What the task requires → Search each line of the data for the word "taza"; copy every line where it is found.

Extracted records

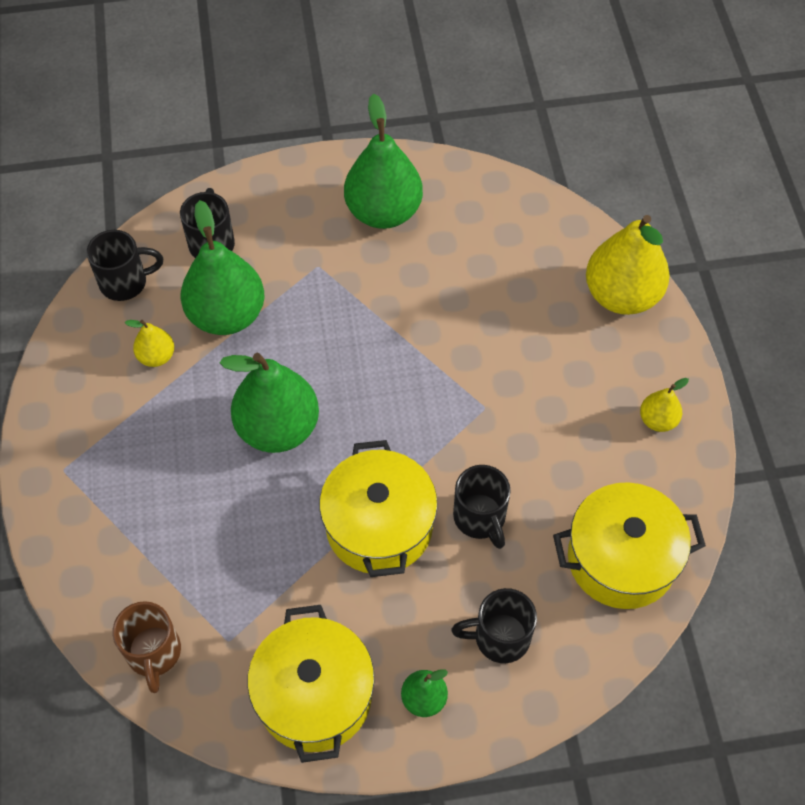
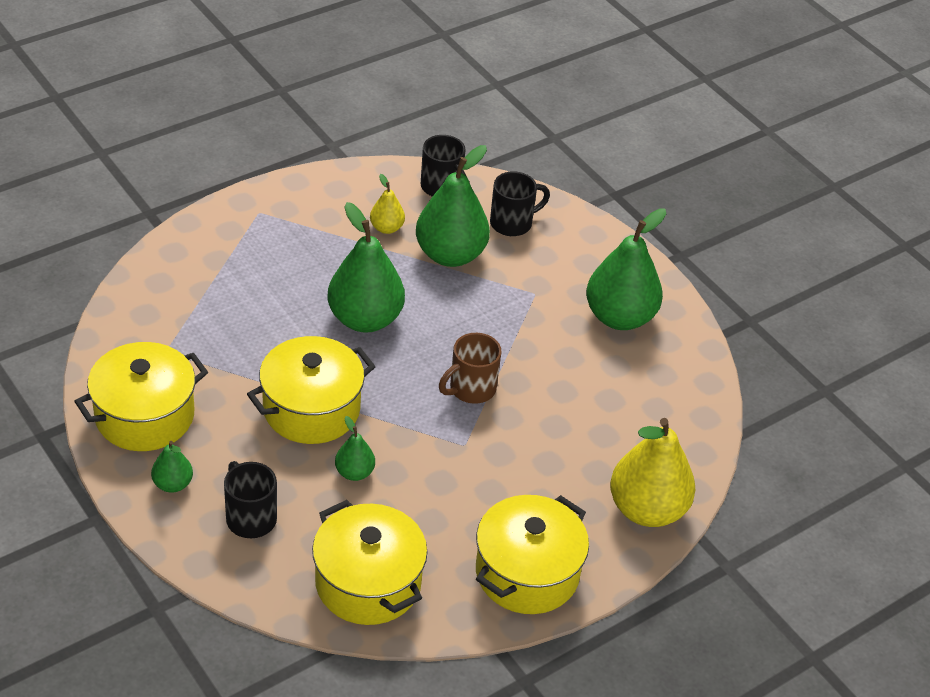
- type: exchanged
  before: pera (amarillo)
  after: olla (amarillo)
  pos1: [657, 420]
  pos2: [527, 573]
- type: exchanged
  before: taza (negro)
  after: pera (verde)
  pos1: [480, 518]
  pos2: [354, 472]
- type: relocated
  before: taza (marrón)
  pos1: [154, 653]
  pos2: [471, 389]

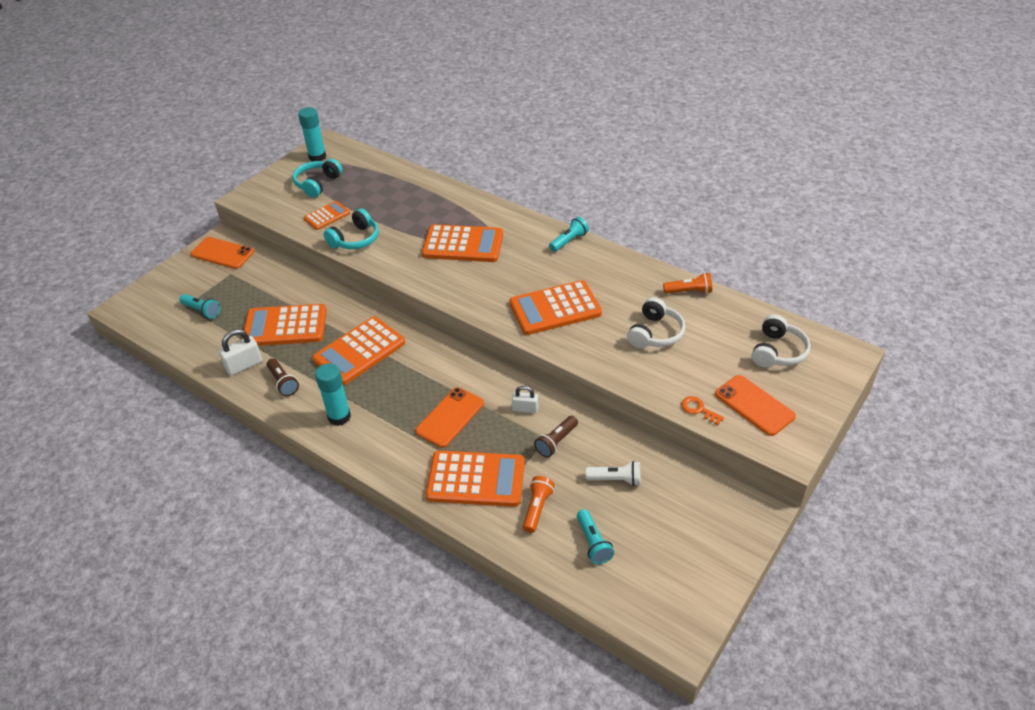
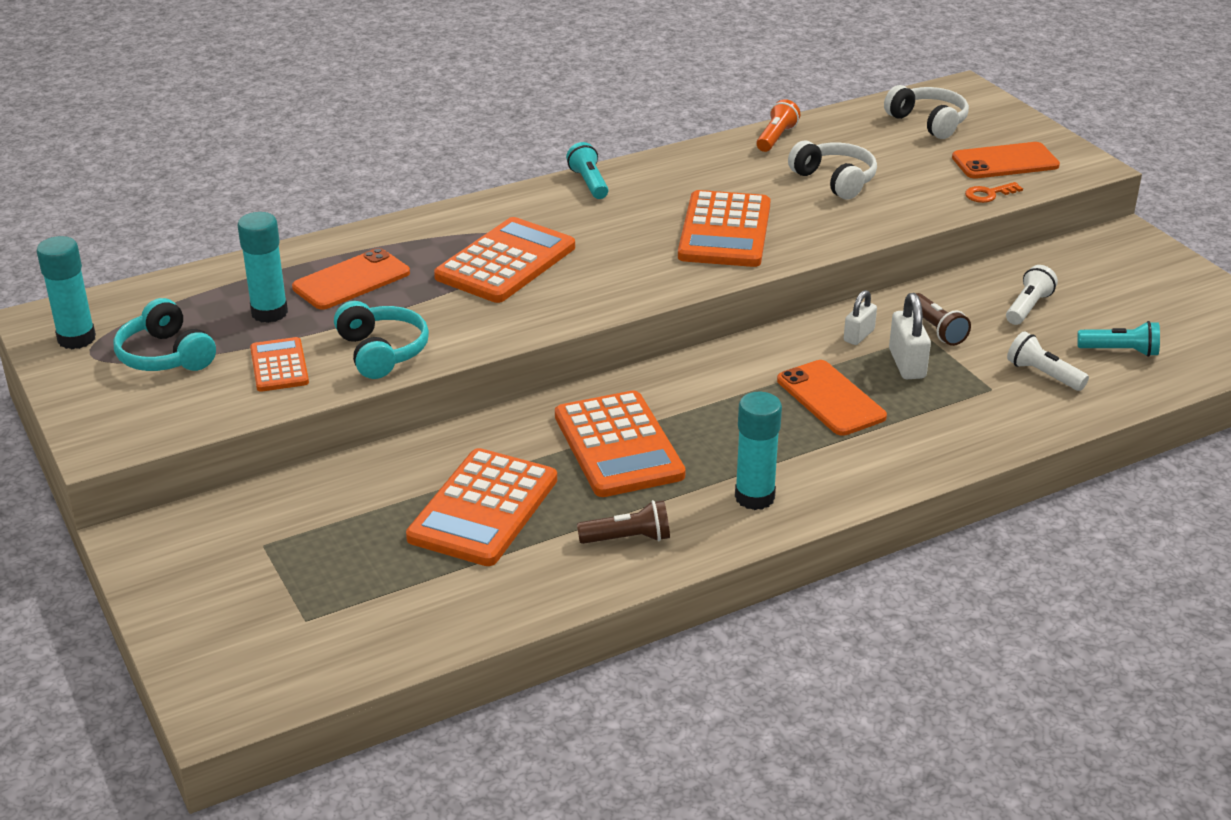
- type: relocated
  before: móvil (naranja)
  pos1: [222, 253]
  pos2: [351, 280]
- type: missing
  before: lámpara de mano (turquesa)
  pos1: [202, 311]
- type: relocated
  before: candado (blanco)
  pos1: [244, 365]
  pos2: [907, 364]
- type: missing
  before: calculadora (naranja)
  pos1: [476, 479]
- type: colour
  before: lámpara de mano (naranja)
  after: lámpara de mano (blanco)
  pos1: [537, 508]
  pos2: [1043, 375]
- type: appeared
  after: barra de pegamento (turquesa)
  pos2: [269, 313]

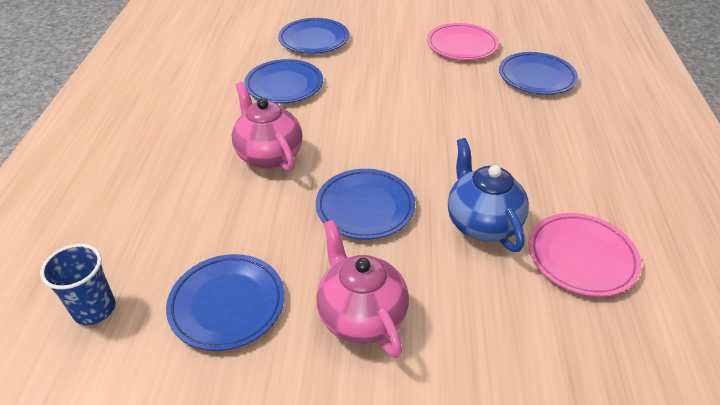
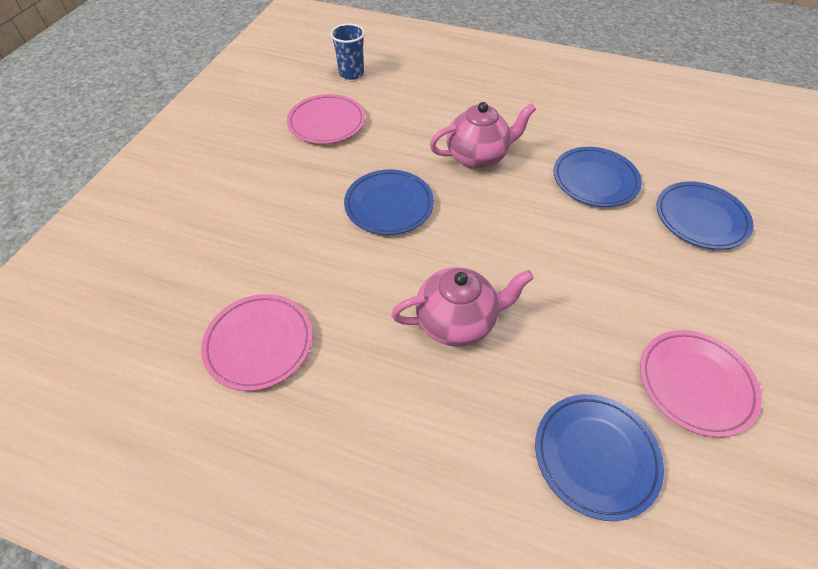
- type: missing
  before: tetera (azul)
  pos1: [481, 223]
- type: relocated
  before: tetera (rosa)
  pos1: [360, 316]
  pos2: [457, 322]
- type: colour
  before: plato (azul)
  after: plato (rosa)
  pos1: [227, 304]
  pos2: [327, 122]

Answer for the task →
  before: taza (negro)
  before: taza (marrón)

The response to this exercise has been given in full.